**Prompt**
Exactly how many lines in the data below contain the string "pink"? Give that number and nothing else.

**Records for the exercise**
= = = = = = =
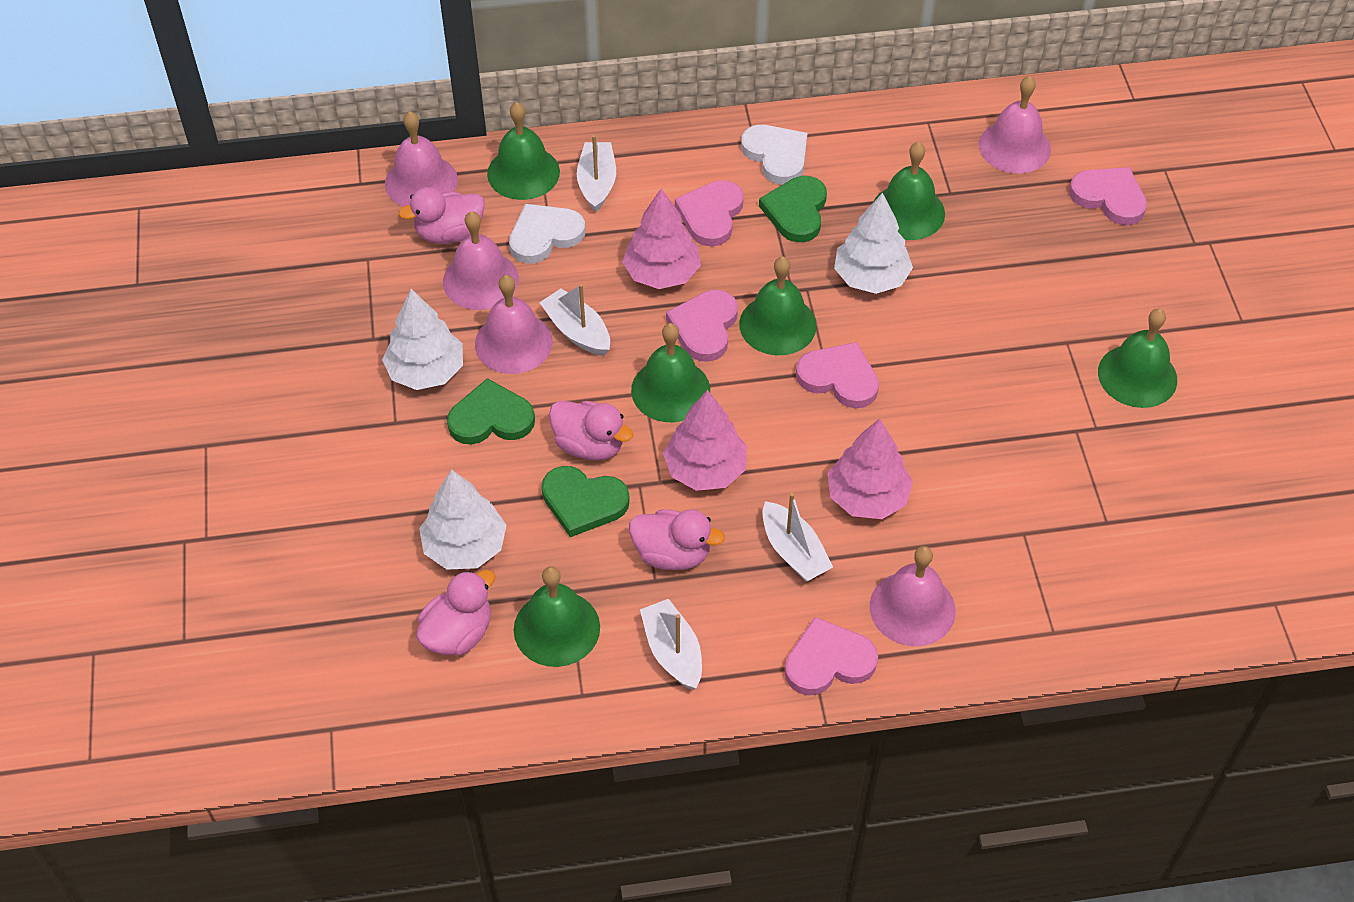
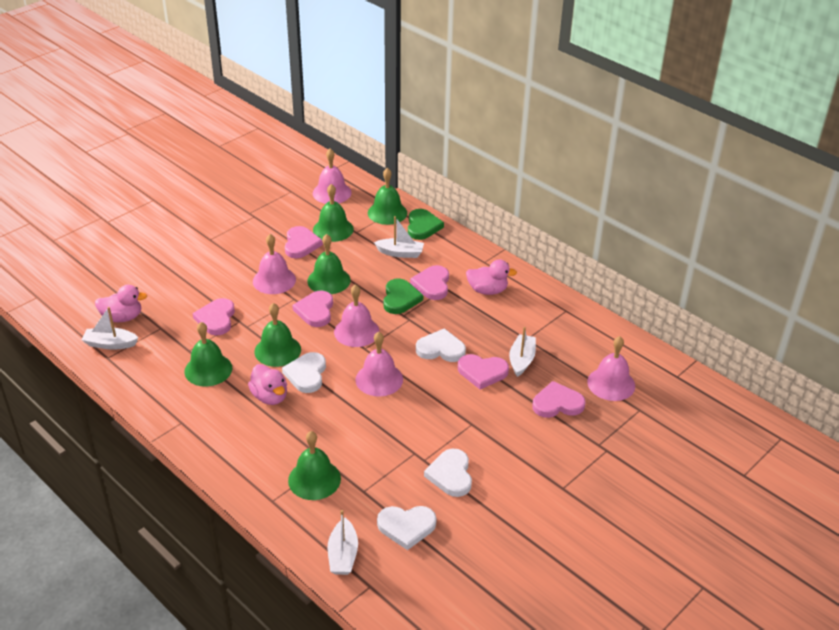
green heart: 3 -> 2
pink duck: 4 -> 3
pink heart: 5 -> 6
pink tree: 3 -> 0
white heart: 2 -> 4
white tree: 3 -> 0

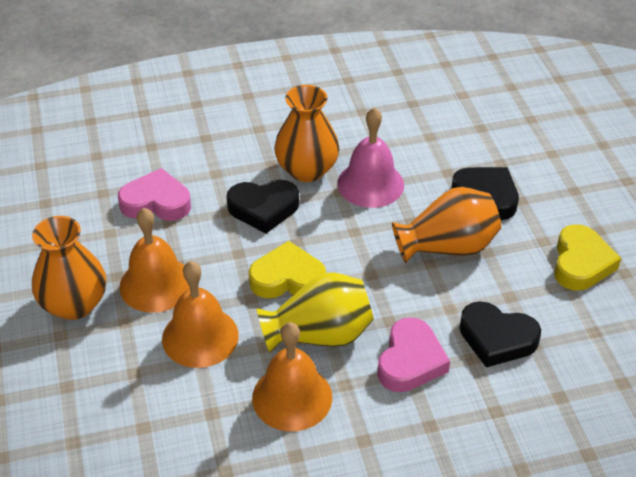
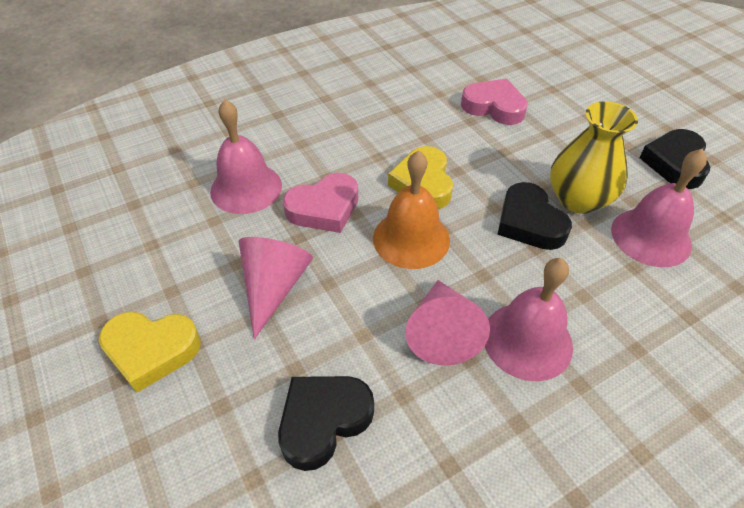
orange bell: 3 -> 1
orange vase: 3 -> 0
pink bell: 1 -> 3
pink cone: 0 -> 2

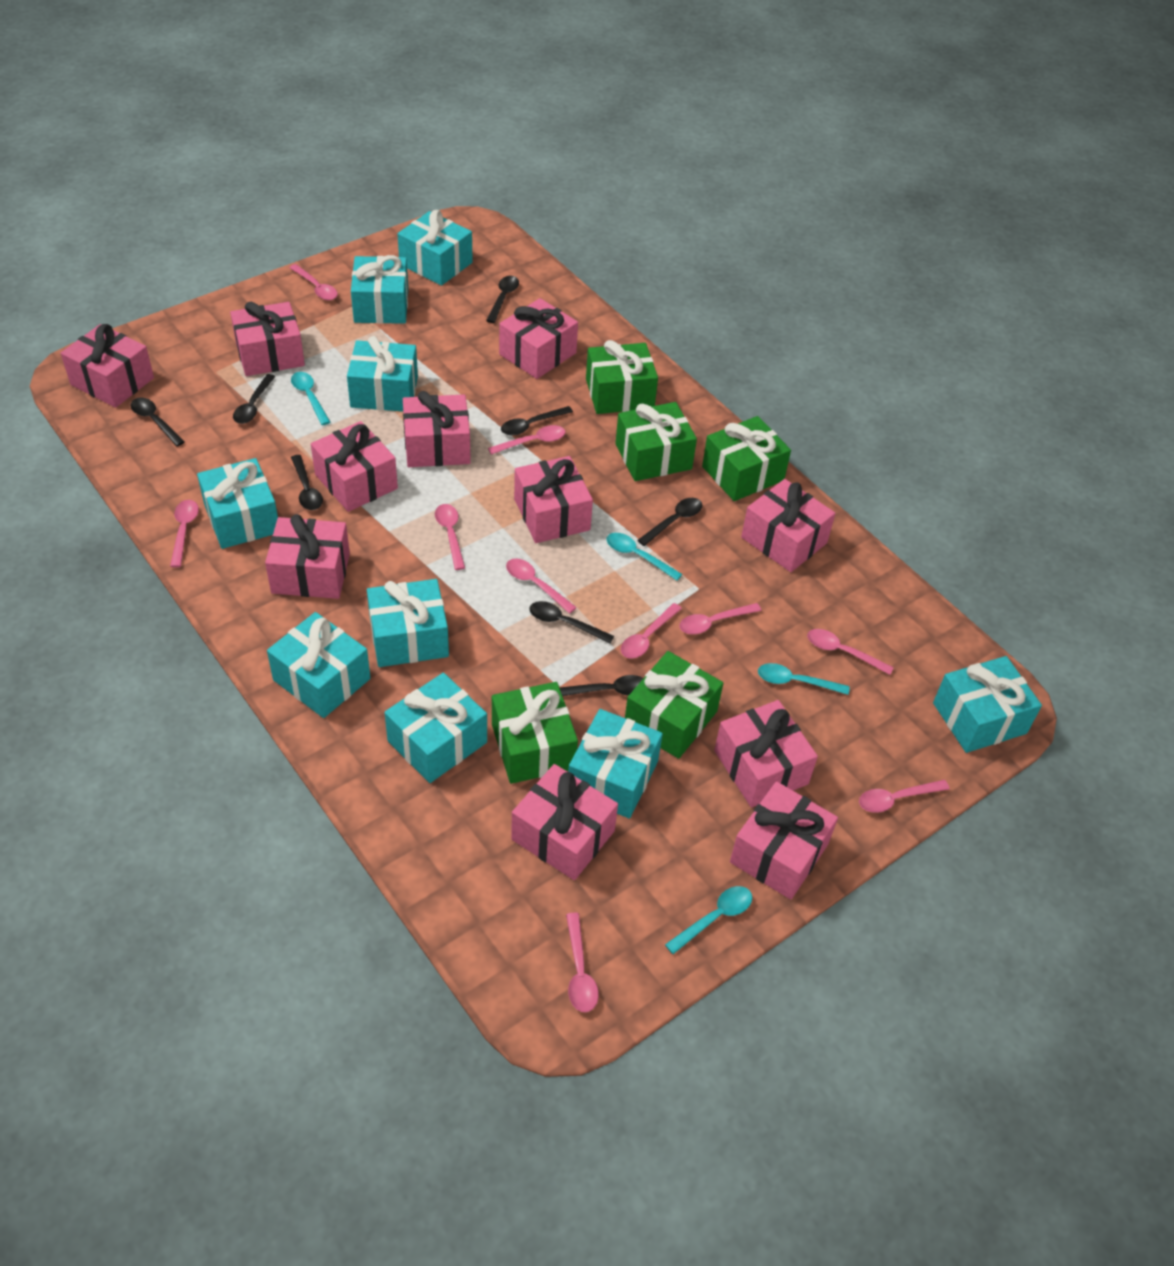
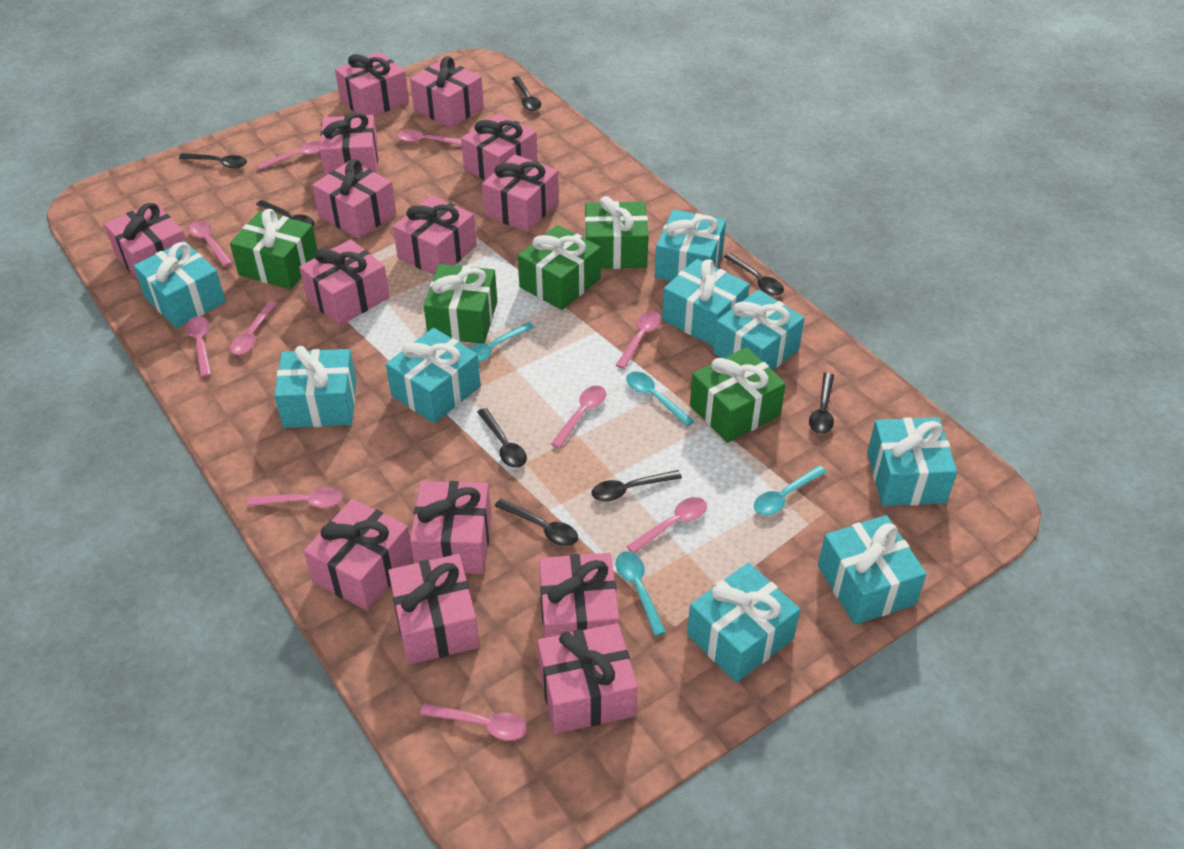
pink gift: 11 -> 14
= = = = = = =
**Answer to this exercise**
6